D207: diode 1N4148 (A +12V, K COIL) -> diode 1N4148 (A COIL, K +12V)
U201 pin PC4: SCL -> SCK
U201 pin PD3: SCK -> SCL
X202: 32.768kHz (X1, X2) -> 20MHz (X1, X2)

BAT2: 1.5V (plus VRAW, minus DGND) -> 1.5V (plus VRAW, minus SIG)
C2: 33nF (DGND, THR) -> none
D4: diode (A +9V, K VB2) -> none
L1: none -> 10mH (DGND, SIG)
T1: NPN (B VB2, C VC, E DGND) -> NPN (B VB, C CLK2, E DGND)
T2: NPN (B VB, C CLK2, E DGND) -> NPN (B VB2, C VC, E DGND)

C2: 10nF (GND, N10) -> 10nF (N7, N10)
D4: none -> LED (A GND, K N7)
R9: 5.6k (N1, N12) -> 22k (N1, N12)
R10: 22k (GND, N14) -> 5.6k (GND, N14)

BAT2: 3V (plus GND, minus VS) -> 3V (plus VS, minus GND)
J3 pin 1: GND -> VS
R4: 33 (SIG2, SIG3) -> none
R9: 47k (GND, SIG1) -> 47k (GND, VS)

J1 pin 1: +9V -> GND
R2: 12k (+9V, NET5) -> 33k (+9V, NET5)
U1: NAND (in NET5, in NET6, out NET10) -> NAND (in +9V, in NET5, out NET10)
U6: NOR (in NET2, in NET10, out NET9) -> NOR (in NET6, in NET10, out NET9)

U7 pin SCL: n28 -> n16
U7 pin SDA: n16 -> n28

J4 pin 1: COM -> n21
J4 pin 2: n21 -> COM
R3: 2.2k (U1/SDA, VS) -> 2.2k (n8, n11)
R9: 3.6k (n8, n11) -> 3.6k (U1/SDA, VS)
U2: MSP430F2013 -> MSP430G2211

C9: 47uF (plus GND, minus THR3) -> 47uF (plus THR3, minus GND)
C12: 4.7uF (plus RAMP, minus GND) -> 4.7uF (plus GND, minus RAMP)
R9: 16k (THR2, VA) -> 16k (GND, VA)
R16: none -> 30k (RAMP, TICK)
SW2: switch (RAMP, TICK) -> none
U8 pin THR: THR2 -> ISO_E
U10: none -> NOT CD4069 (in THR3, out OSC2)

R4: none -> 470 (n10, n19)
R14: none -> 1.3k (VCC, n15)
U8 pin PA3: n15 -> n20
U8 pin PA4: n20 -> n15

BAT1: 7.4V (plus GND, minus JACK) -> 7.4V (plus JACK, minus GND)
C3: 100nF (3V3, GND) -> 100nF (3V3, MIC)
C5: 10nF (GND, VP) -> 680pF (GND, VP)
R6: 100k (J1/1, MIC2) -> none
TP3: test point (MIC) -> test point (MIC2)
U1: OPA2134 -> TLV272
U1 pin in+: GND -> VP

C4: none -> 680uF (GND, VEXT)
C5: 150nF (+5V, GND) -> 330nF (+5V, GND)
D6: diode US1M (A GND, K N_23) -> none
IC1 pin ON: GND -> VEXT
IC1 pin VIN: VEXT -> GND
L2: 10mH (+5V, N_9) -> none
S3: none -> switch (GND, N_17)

==============================

» WHAT IS BEING ASKED:
Print, exactly and only, the lines running from the one with "R14: none -> 1.3k (VCC, n15)" to the end of the data above.

» EXPECTED ANSWER:
R14: none -> 1.3k (VCC, n15)
U8 pin PA3: n15 -> n20
U8 pin PA4: n20 -> n15

BAT1: 7.4V (plus GND, minus JACK) -> 7.4V (plus JACK, minus GND)
C3: 100nF (3V3, GND) -> 100nF (3V3, MIC)
C5: 10nF (GND, VP) -> 680pF (GND, VP)
R6: 100k (J1/1, MIC2) -> none
TP3: test point (MIC) -> test point (MIC2)
U1: OPA2134 -> TLV272
U1 pin in+: GND -> VP

C4: none -> 680uF (GND, VEXT)
C5: 150nF (+5V, GND) -> 330nF (+5V, GND)
D6: diode US1M (A GND, K N_23) -> none
IC1 pin ON: GND -> VEXT
IC1 pin VIN: VEXT -> GND
L2: 10mH (+5V, N_9) -> none
S3: none -> switch (GND, N_17)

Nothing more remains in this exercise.